-- Problem statement --
Once the line with "75 degrees clockwise" is found in the entries below, repeat it and each following line exactly, up to and including the line with "(grey) 661, 303". Add no other lines.

-- Exercise materials --

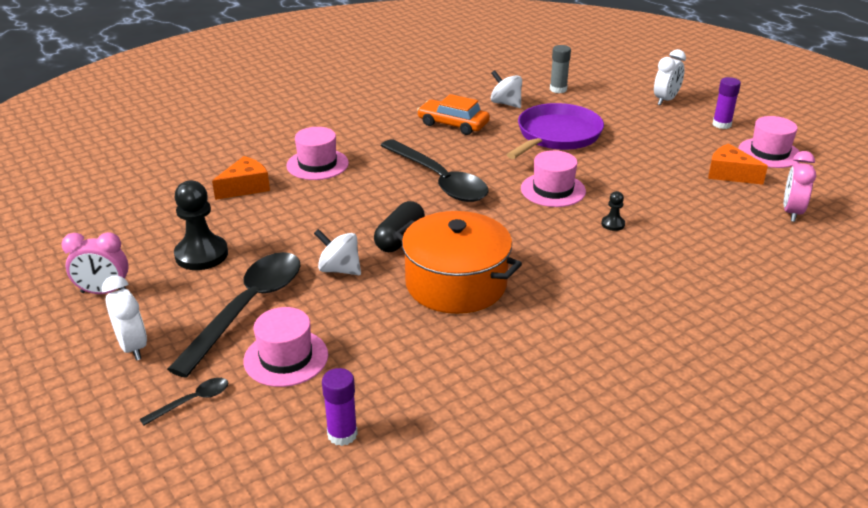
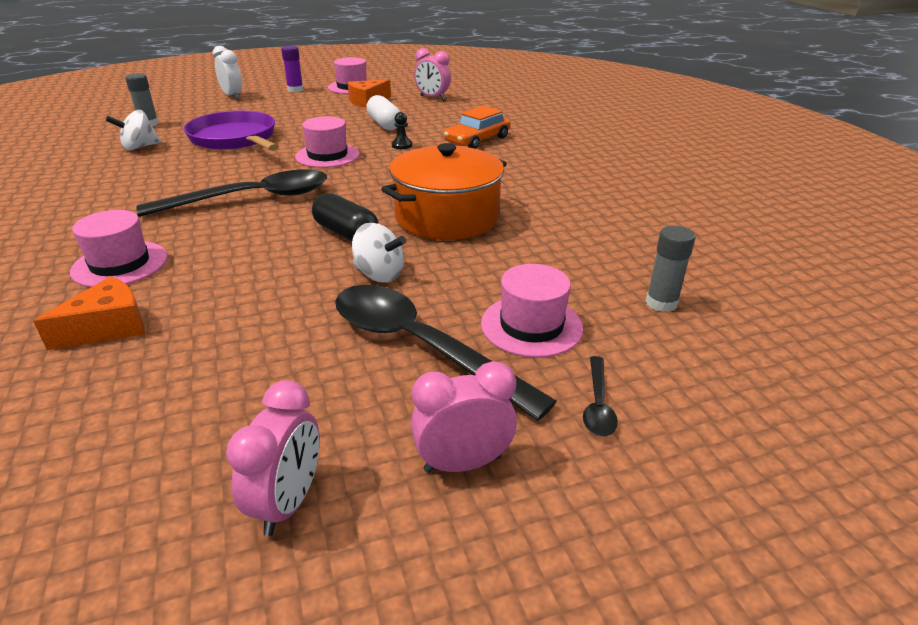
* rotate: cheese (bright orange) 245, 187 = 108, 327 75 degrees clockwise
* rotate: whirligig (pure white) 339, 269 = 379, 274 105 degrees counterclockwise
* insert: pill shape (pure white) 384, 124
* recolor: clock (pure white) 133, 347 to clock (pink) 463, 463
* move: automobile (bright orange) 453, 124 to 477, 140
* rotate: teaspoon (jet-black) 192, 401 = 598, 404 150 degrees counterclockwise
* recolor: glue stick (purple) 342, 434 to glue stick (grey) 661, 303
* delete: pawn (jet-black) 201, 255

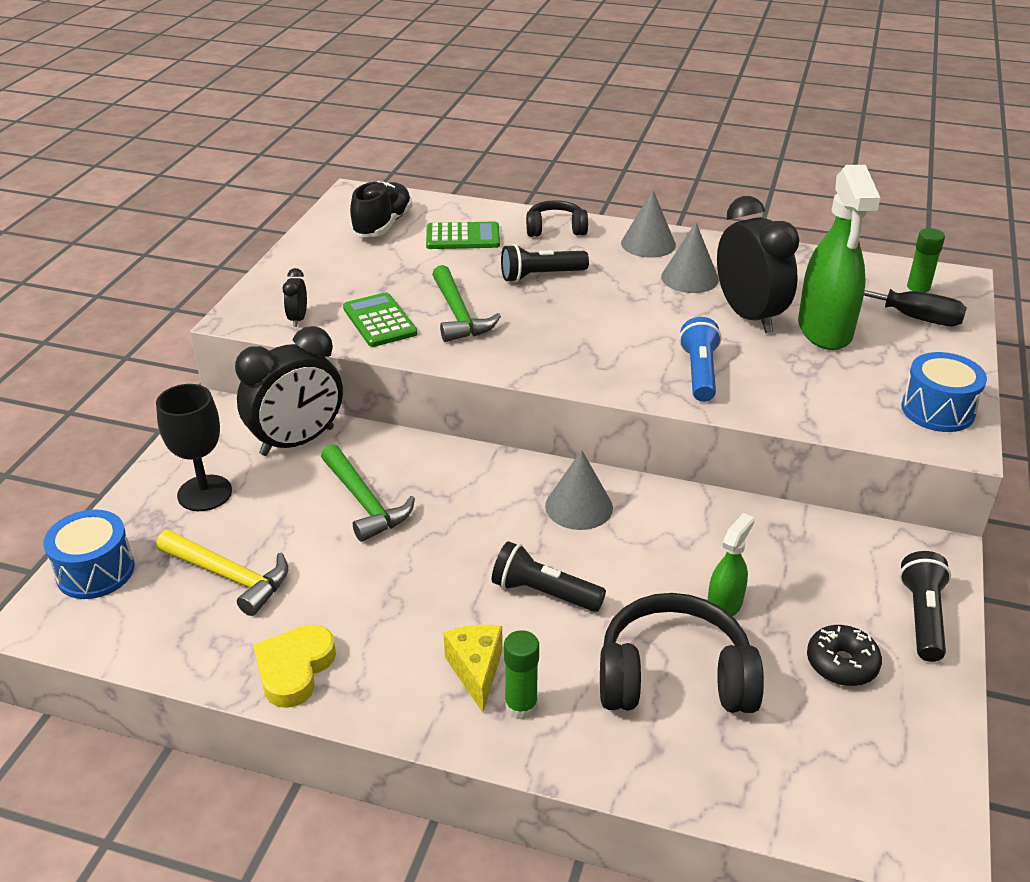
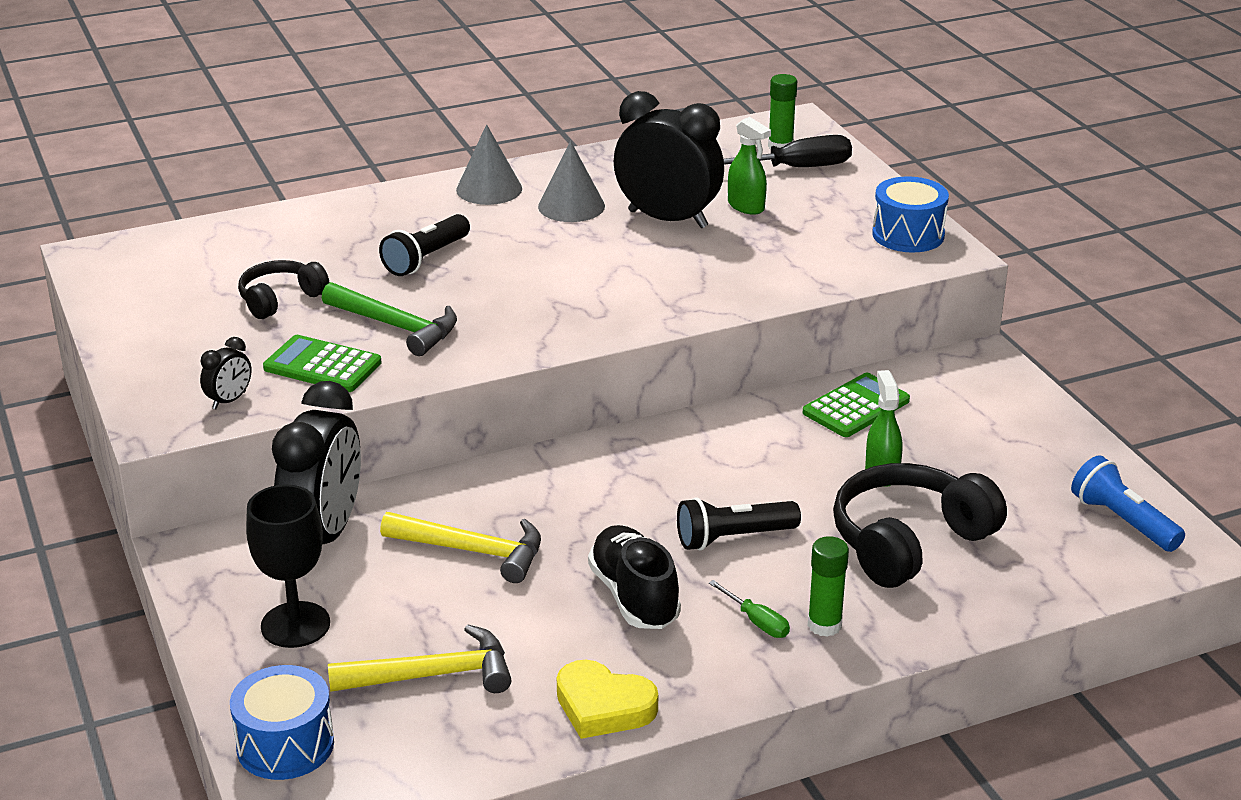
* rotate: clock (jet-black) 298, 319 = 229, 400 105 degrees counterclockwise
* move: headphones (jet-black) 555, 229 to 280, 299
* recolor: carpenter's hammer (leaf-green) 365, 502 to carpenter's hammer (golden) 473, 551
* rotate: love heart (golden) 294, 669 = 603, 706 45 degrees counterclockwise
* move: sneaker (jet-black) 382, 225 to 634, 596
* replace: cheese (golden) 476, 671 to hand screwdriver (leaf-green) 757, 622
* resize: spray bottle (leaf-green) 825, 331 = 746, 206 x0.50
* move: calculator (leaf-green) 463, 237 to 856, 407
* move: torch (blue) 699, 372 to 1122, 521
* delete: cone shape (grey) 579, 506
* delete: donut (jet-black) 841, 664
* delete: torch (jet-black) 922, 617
---
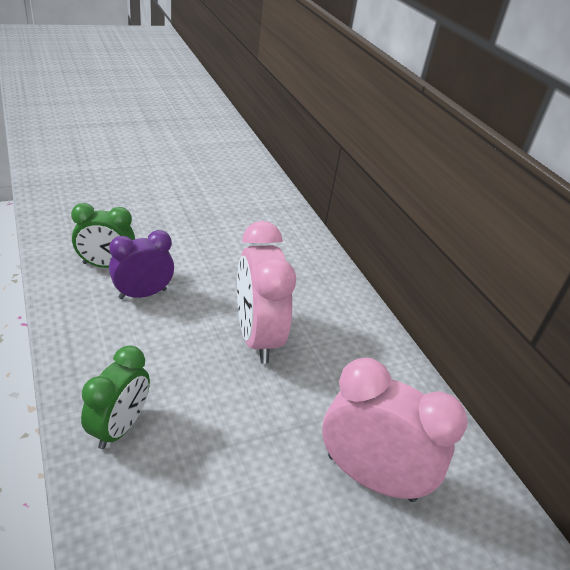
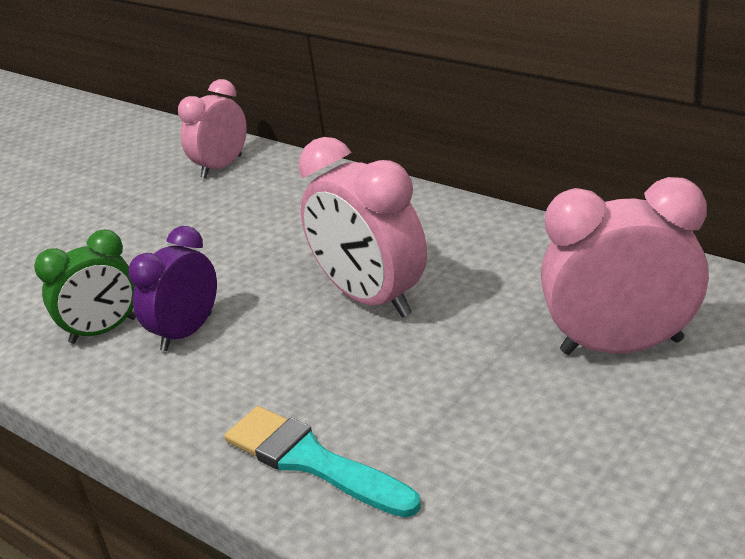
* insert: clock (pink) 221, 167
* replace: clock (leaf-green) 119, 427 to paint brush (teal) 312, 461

-- Response to the exercise --
* rotate: cheese (bright orange) 245, 187 = 108, 327 75 degrees clockwise
* rotate: whirligig (pure white) 339, 269 = 379, 274 105 degrees counterclockwise
* insert: pill shape (pure white) 384, 124
* recolor: clock (pure white) 133, 347 to clock (pink) 463, 463
* move: automobile (bright orange) 453, 124 to 477, 140
* rotate: teaspoon (jet-black) 192, 401 = 598, 404 150 degrees counterclockwise
* recolor: glue stick (purple) 342, 434 to glue stick (grey) 661, 303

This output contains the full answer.